Your response should consist of the entire listing, transcribed exactly, with every image left out.

Data provided:
BEGIN

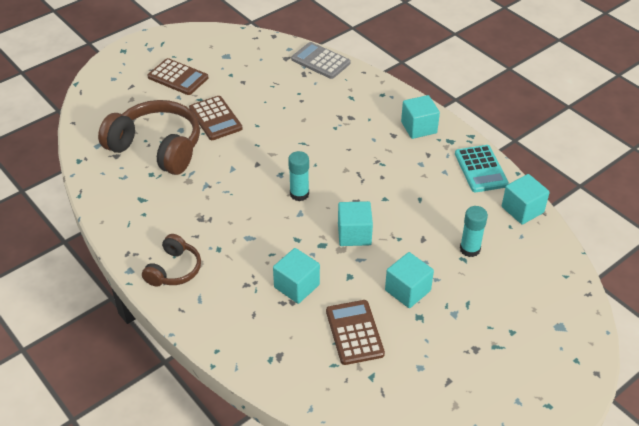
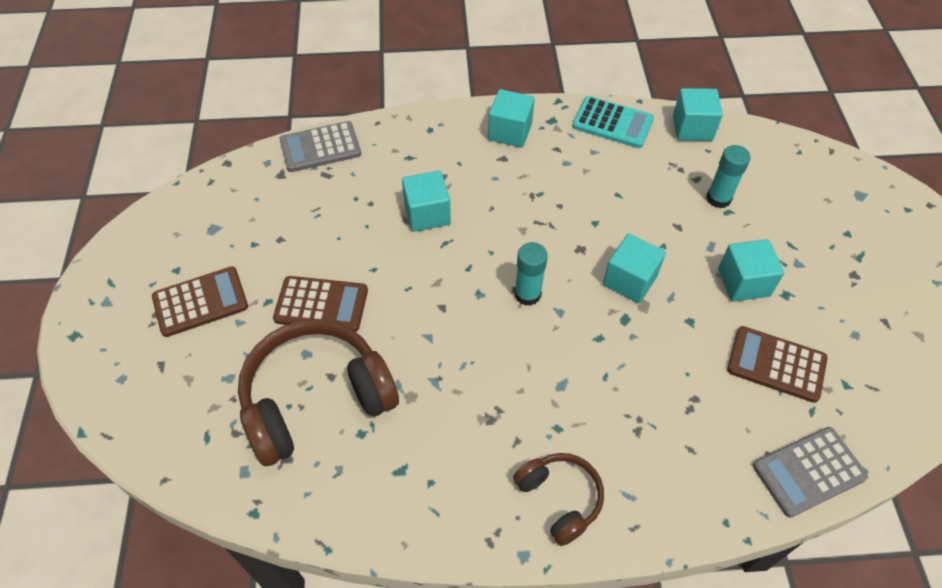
camera: 55 degrees left, 10 degrees up
(285, 379) = (808, 472): none -> grey calculator
(296, 286) = (673, 380): turquoise cube -> turquoise cube (427, 214)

END

Response below:
camera: 55 degrees left, 10 degrees up
(285, 379) = (808, 472): none -> grey calculator
(296, 286) = (673, 380): turquoise cube -> turquoise cube (427, 214)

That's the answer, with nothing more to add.